Work to complete — Please output exactly the lines below, starting at the line that has "none -> yellow plate N9:N14 level 1" and ending at the line that has "purple plate J2 level", both included; leave out all pictures and include nothing else.

(Scene images with change listings)

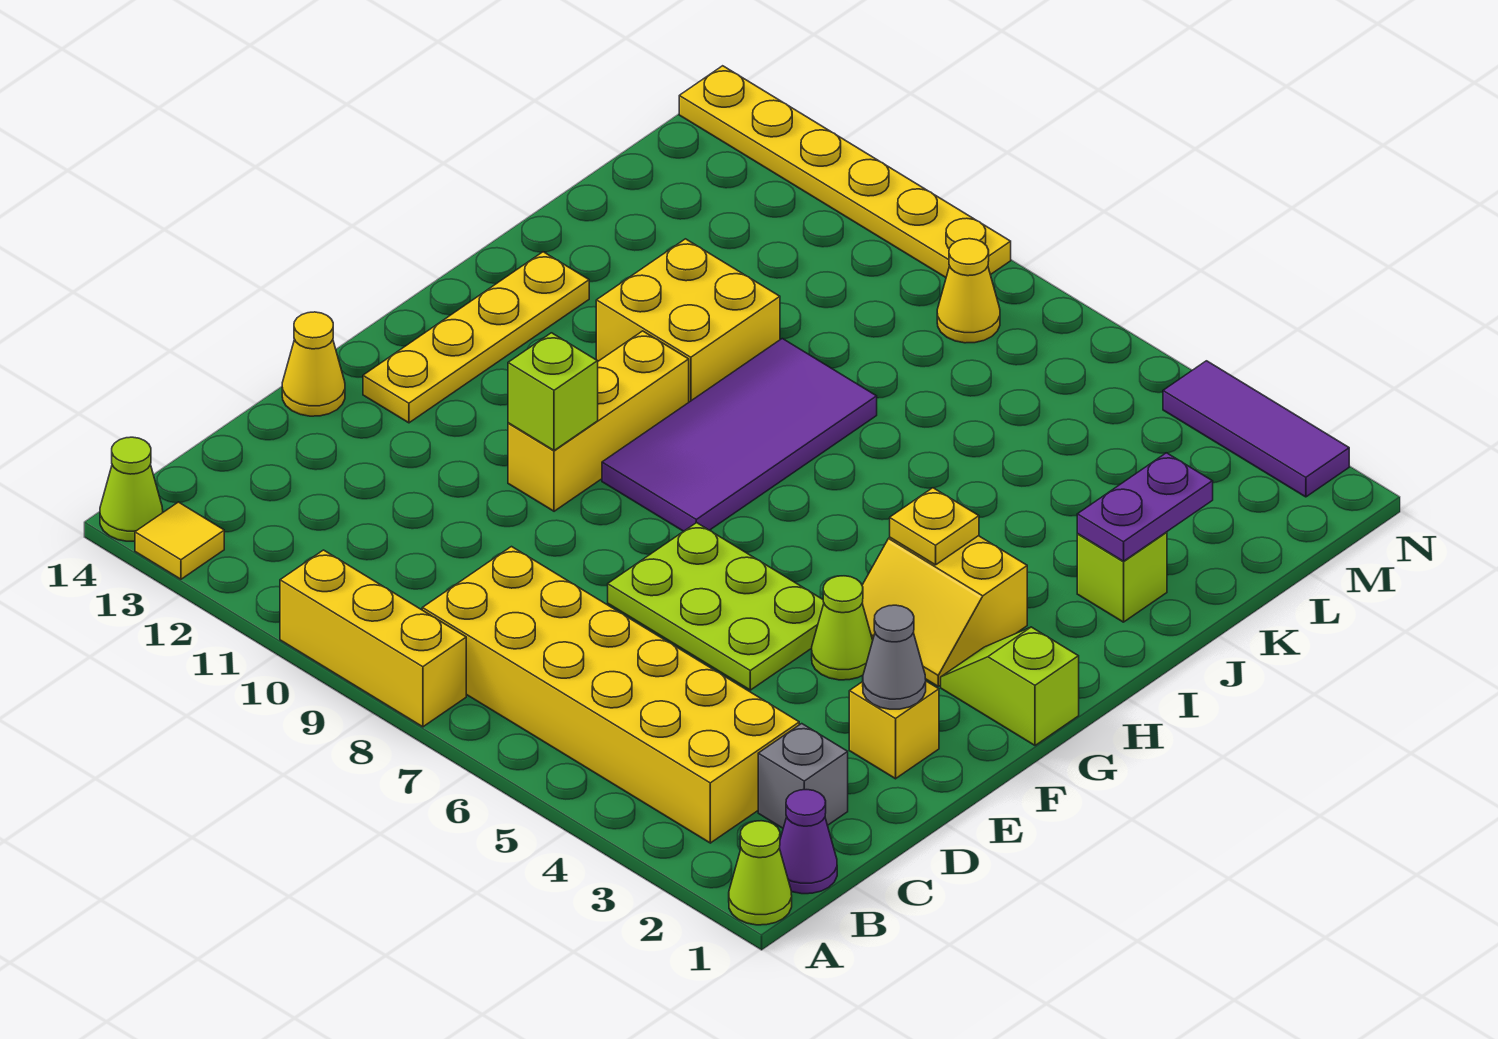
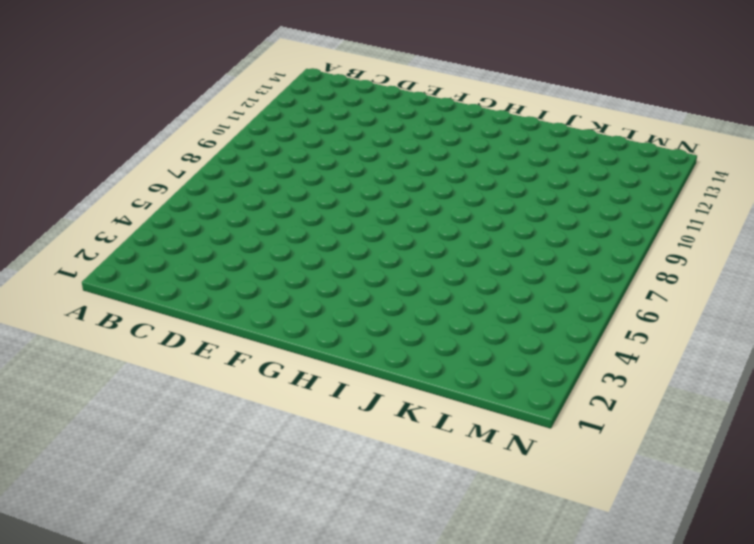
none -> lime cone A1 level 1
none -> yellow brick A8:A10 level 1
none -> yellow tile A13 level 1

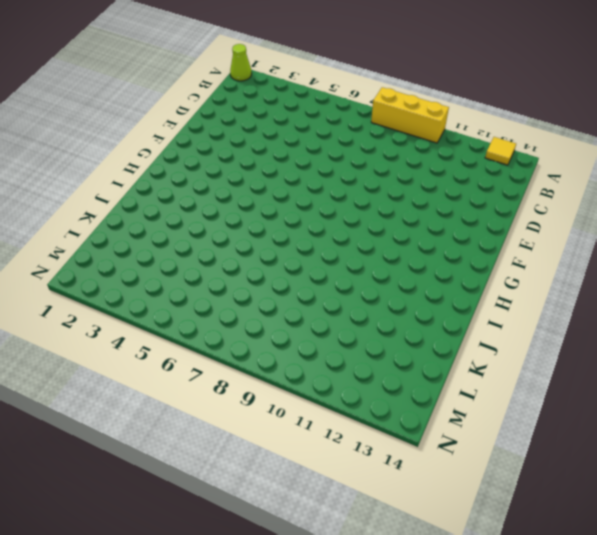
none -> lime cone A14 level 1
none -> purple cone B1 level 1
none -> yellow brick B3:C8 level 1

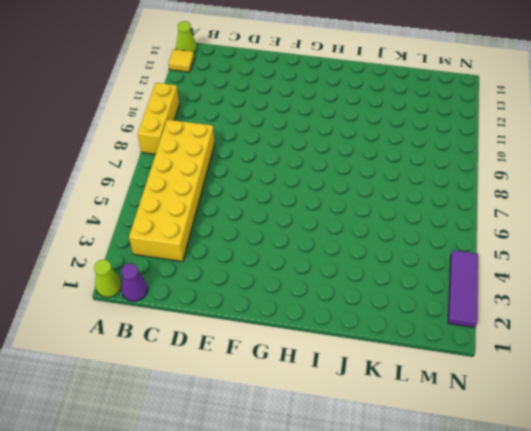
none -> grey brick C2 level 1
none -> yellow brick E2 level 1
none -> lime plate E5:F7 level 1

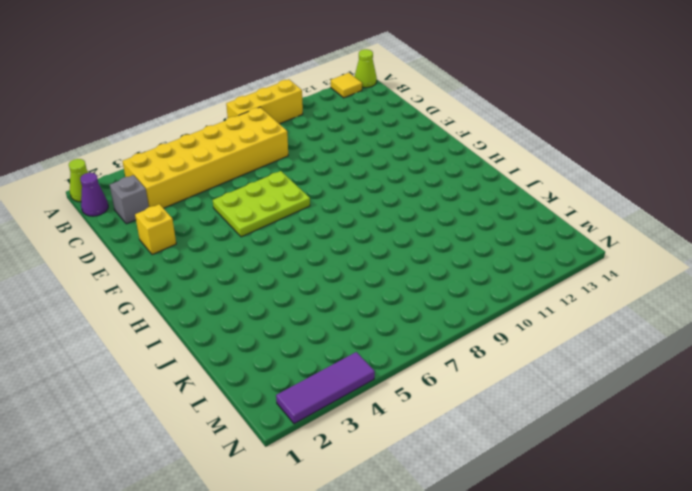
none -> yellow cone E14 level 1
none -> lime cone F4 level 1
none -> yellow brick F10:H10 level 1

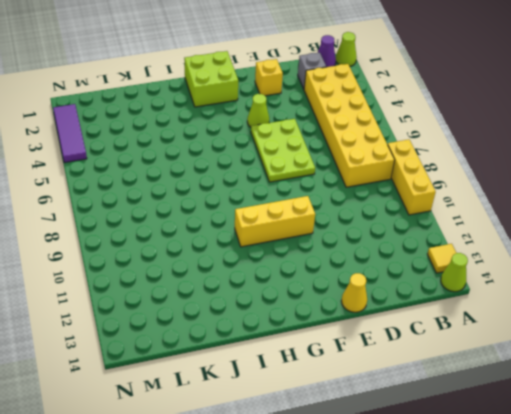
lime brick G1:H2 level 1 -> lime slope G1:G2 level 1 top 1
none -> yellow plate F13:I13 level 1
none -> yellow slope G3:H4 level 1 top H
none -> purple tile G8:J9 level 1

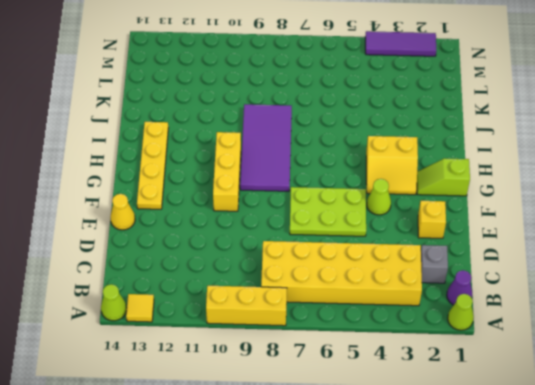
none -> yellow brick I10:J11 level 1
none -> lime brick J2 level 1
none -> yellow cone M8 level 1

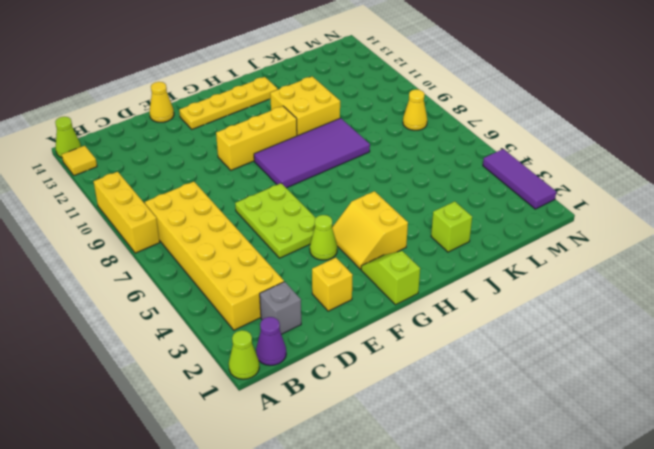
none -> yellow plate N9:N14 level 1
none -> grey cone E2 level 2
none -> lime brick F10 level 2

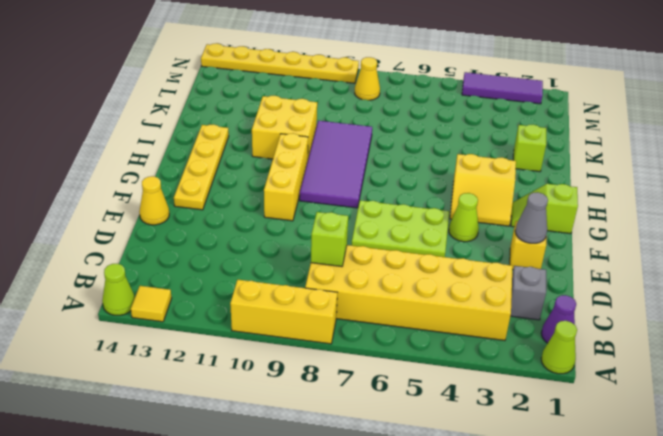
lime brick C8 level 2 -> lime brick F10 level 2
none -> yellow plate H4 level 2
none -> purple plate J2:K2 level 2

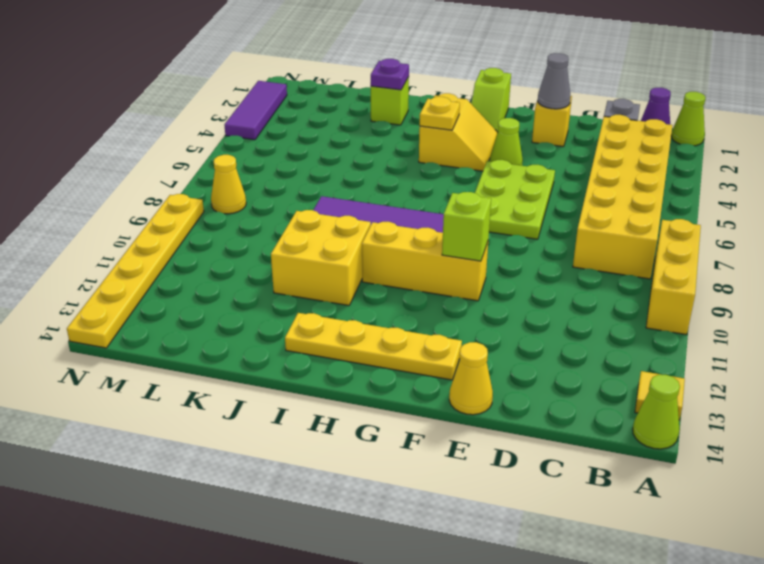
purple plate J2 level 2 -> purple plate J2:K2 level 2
* * *
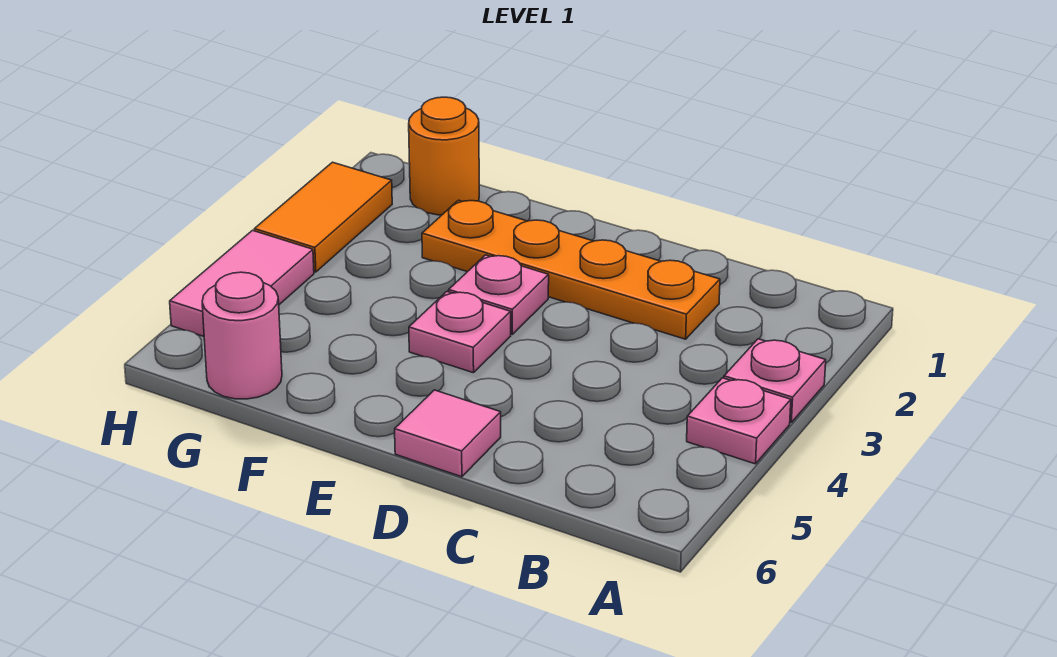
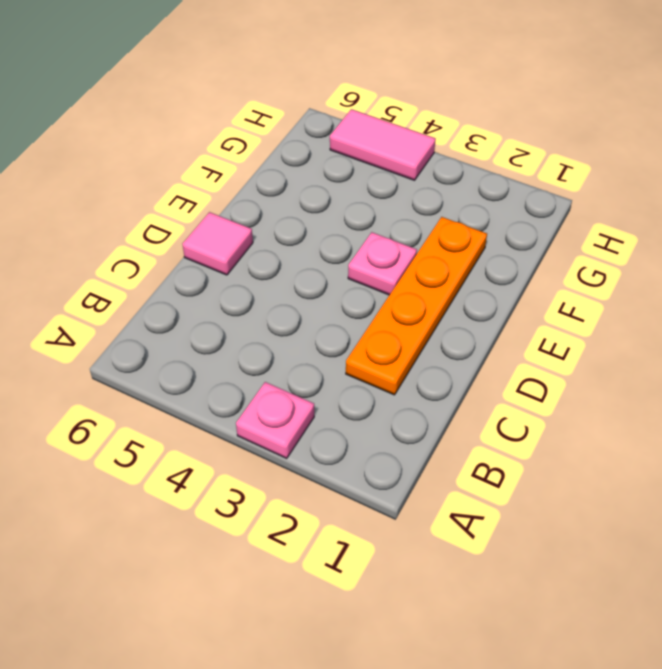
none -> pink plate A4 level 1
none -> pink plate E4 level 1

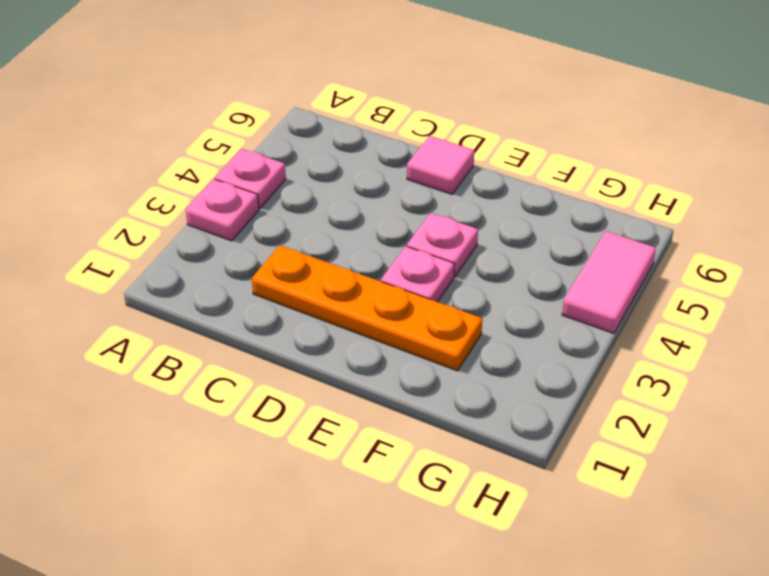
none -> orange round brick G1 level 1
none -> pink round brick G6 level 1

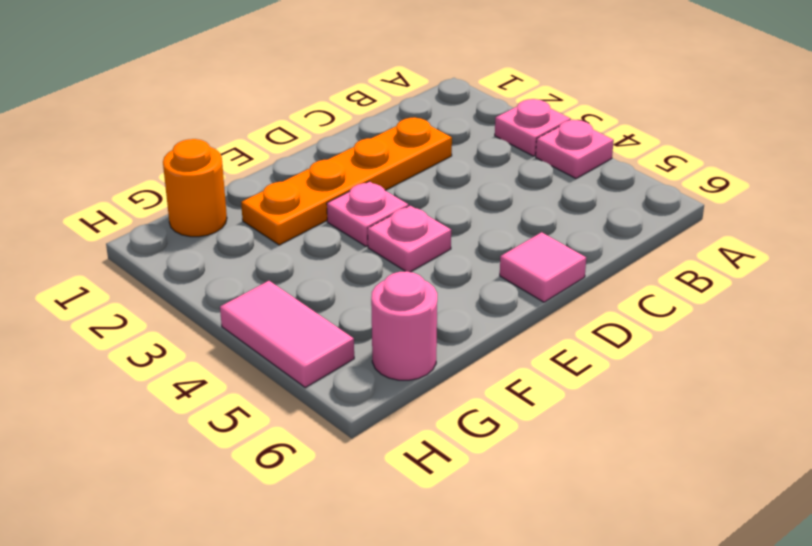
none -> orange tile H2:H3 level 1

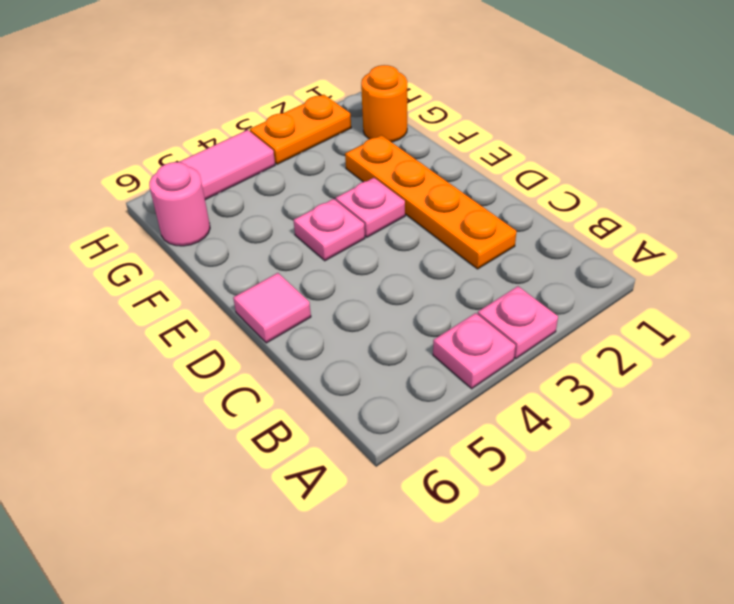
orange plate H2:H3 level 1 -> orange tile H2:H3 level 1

Answer for this exercise —
none -> yellow plate N9:N14 level 1
none -> grey cone E2 level 2
none -> lime brick F10 level 2

lime brick C8 level 2 -> lime brick F10 level 2
none -> yellow plate H4 level 2
none -> purple plate J2:K2 level 2

purple plate J2 level 2 -> purple plate J2:K2 level 2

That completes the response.